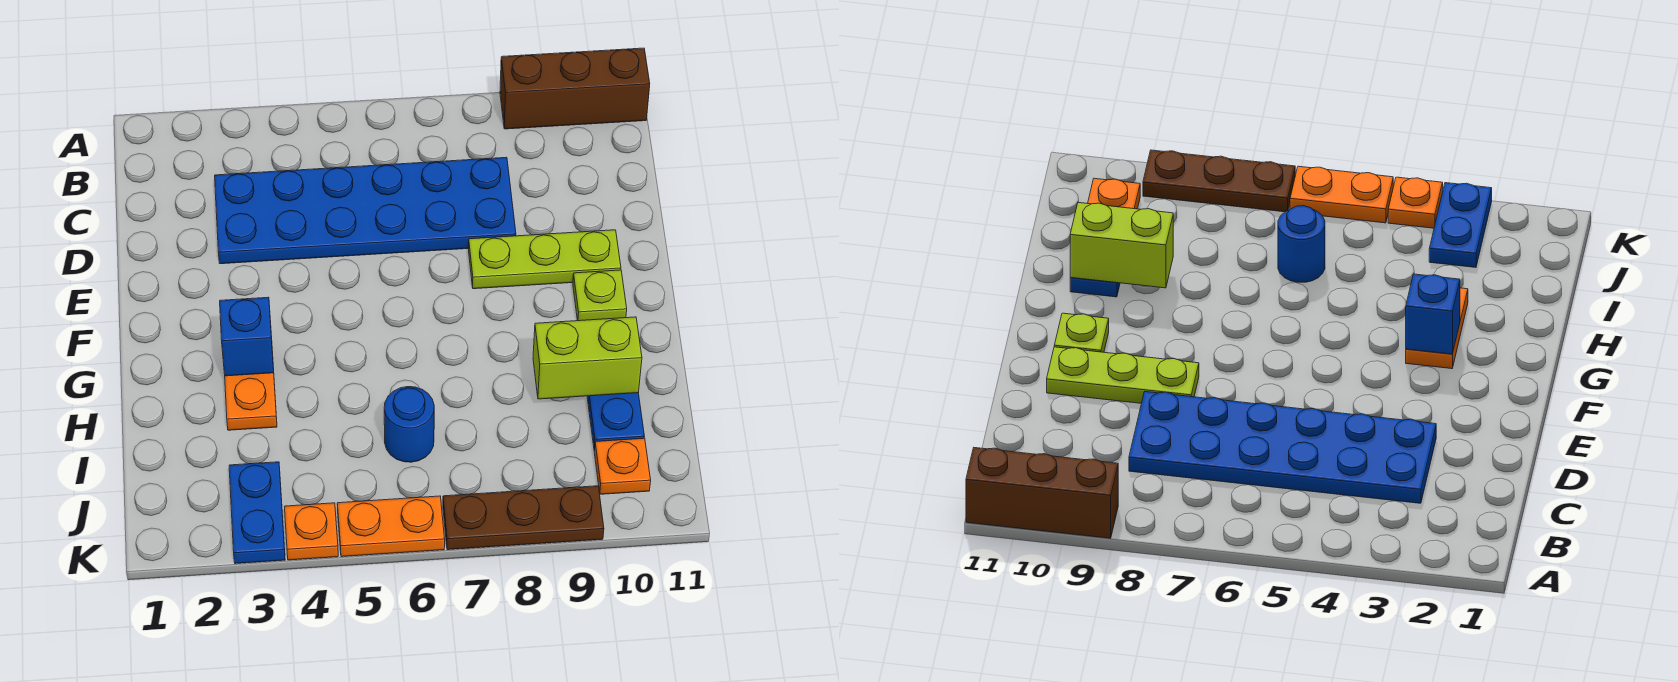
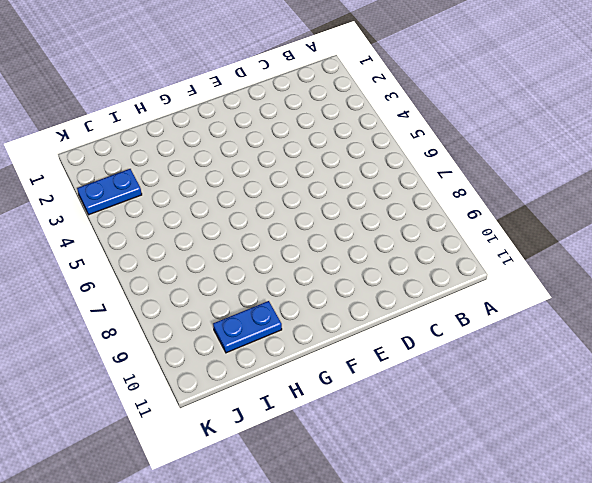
none -> brown brick A9:A11 level 1
none -> blue plate C3:D8 level 1
none -> lime plate E8:E10 level 1

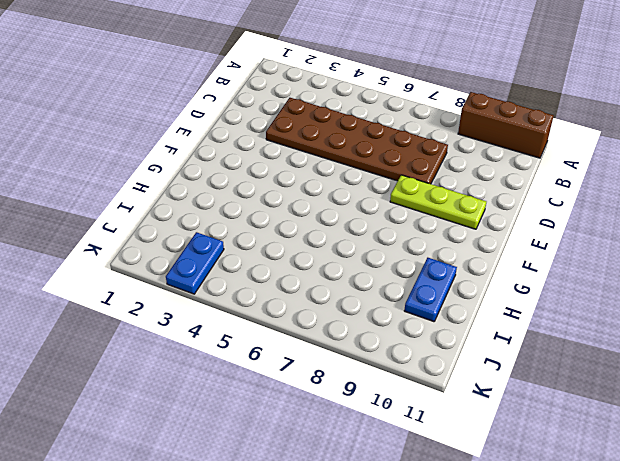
brown plate C3:D8 level 1 -> blue plate C3:D8 level 1
none -> lime plate F10 level 1
none -> orange plate G3:H3 level 1
none -> blue round brick I6 level 1

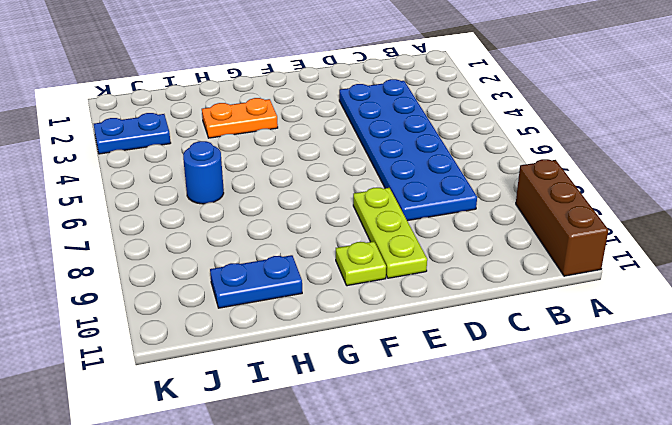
none -> orange plate J10 level 1
none -> orange plate K4 level 1
none -> orange plate K5:K6 level 1

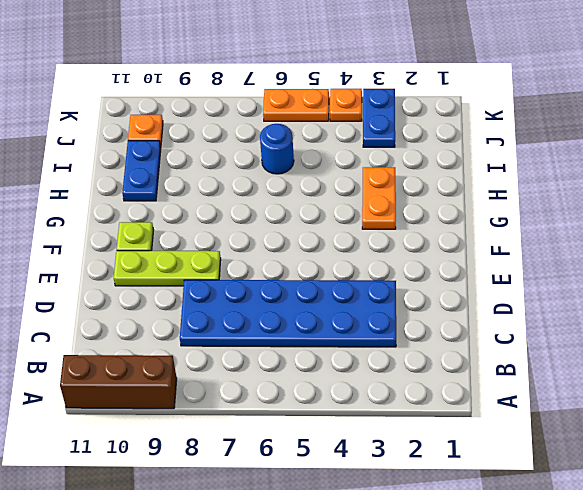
none -> brown plate K7:K9 level 1
none -> blue brick G3 level 2
none -> lime brick H9:H10 level 2

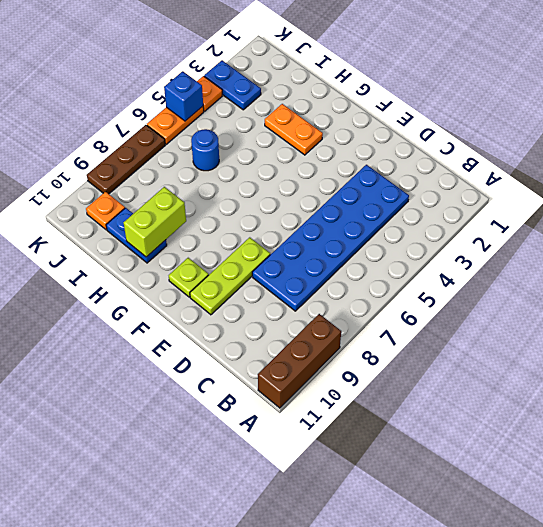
blue brick K5 level 2 -> blue brick G3 level 2

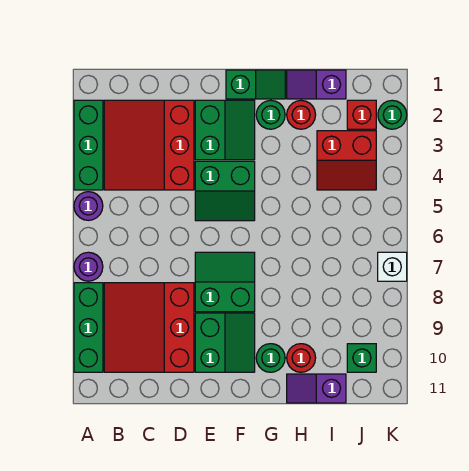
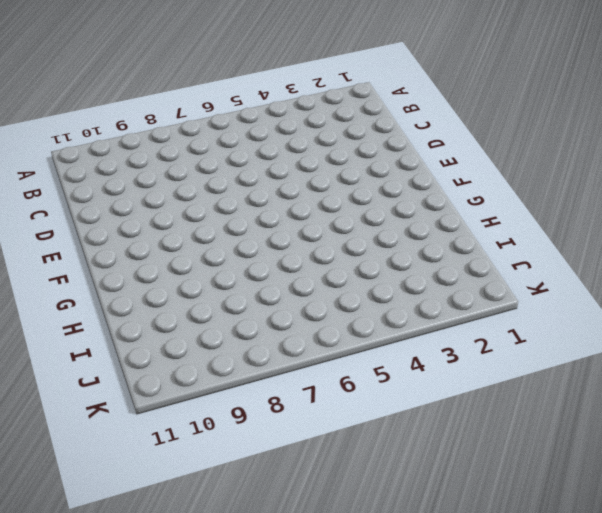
none -> green brick A2:A4 level 1
none -> purple round brick A5 level 1
none -> purple round brick A7 level 1

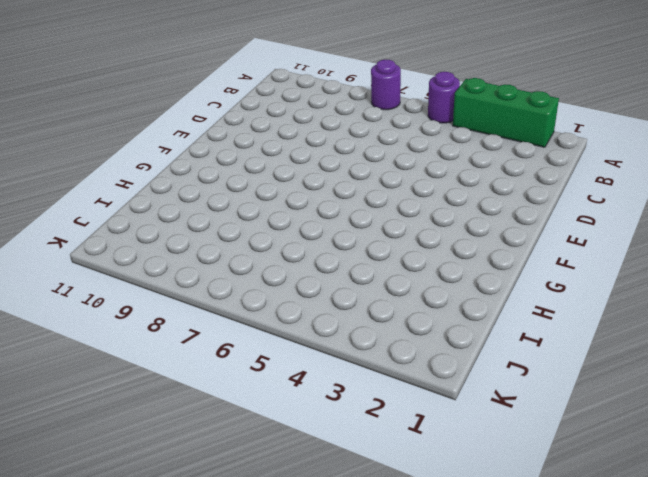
none -> green brick A8:A10 level 1
none -> red slope B2:D4 level 1 top D
none -> red slope B8:D10 level 1 top D

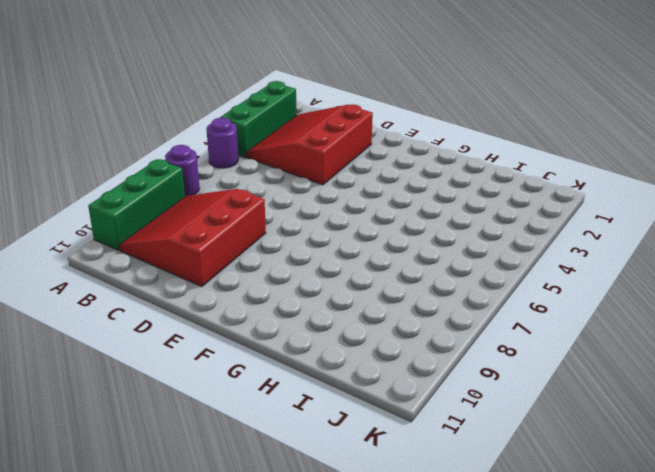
none -> green slope E2:F3 level 1 top E
none -> green slope E4:F5 level 1 top 4
none -> green slope E7:F8 level 1 top 8

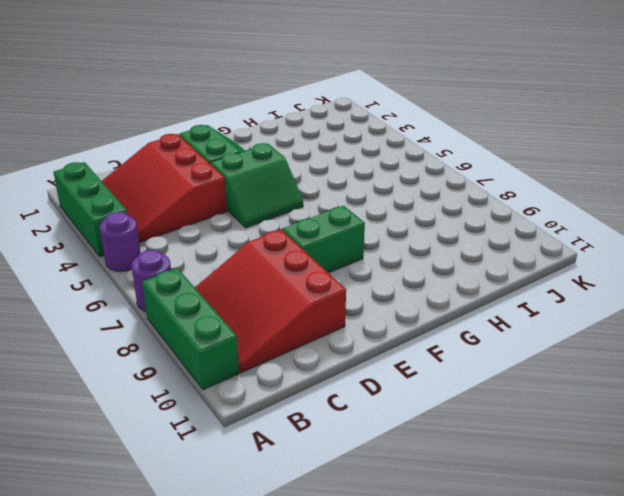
none -> green slope E9:F10 level 1 top E
none -> green slope F1:G1 level 1 top F
none -> green round brick G2 level 1

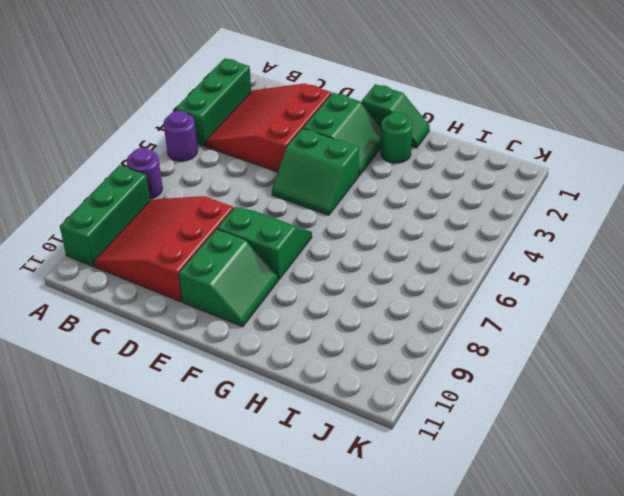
none -> green round brick G10 level 1
none -> purple slope H1:I1 level 1 top I
none -> red round brick H2 level 1

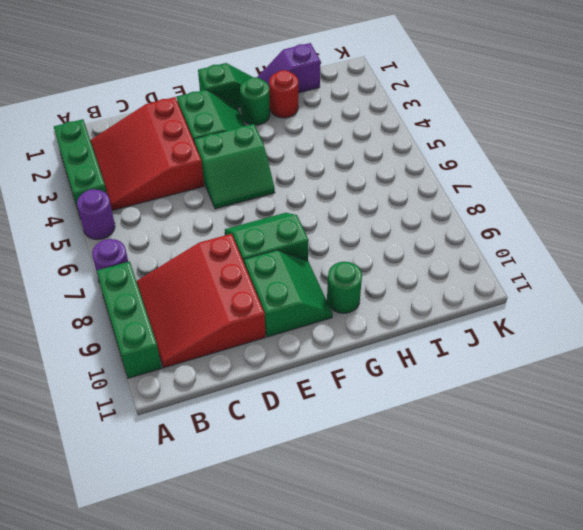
none -> red round brick H10 level 1
none -> purple slope H11:I11 level 1 top I
none -> red slope I3:J4 level 1 top 3

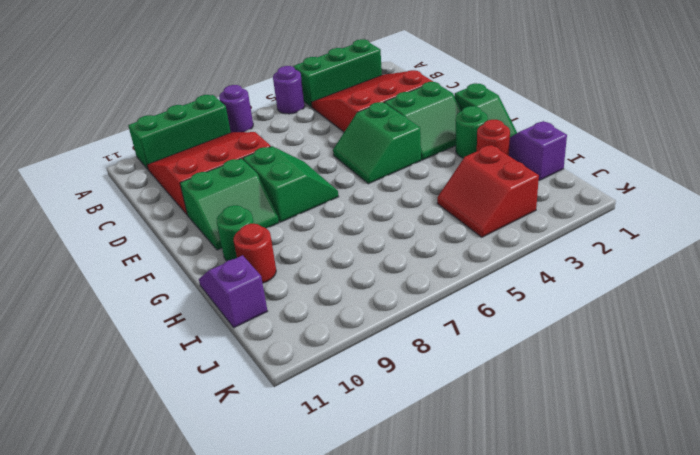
none -> red brick J2 level 1
none -> green brick J10 level 1
none -> green round brick K2 level 1

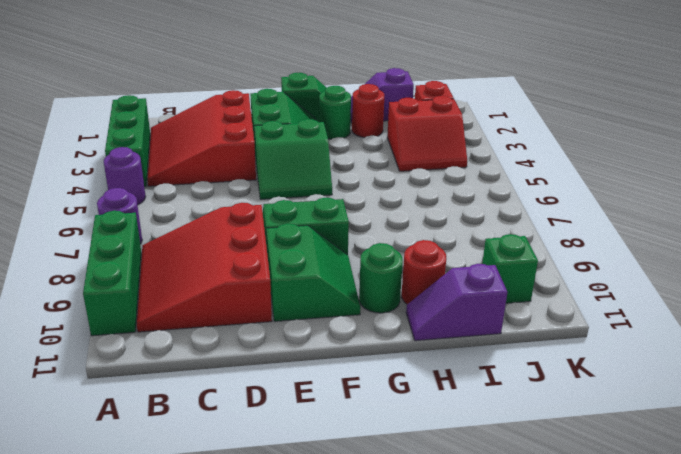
none -> green round brick K2 level 1
none -> white brick K7 level 1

- _WORK REQUEST_
Write the records above out again word for word, skipping each picture.

- _PROBLEM SOLUTION_
none -> brown brick A9:A11 level 1
none -> blue plate C3:D8 level 1
none -> lime plate E8:E10 level 1

brown plate C3:D8 level 1 -> blue plate C3:D8 level 1
none -> lime plate F10 level 1
none -> orange plate G3:H3 level 1
none -> blue round brick I6 level 1

none -> orange plate J10 level 1
none -> orange plate K4 level 1
none -> orange plate K5:K6 level 1

none -> brown plate K7:K9 level 1
none -> blue brick G3 level 2
none -> lime brick H9:H10 level 2

blue brick K5 level 2 -> blue brick G3 level 2

none -> green brick A2:A4 level 1
none -> purple round brick A5 level 1
none -> purple round brick A7 level 1

none -> green brick A8:A10 level 1
none -> red slope B2:D4 level 1 top D
none -> red slope B8:D10 level 1 top D

none -> green slope E2:F3 level 1 top E
none -> green slope E4:F5 level 1 top 4
none -> green slope E7:F8 level 1 top 8

none -> green slope E9:F10 level 1 top E
none -> green slope F1:G1 level 1 top F
none -> green round brick G2 level 1

none -> green round brick G10 level 1
none -> purple slope H1:I1 level 1 top I
none -> red round brick H2 level 1

none -> red round brick H10 level 1
none -> purple slope H11:I11 level 1 top I
none -> red slope I3:J4 level 1 top 3

none -> red brick J2 level 1
none -> green brick J10 level 1
none -> green round brick K2 level 1

none -> green round brick K2 level 1
none -> white brick K7 level 1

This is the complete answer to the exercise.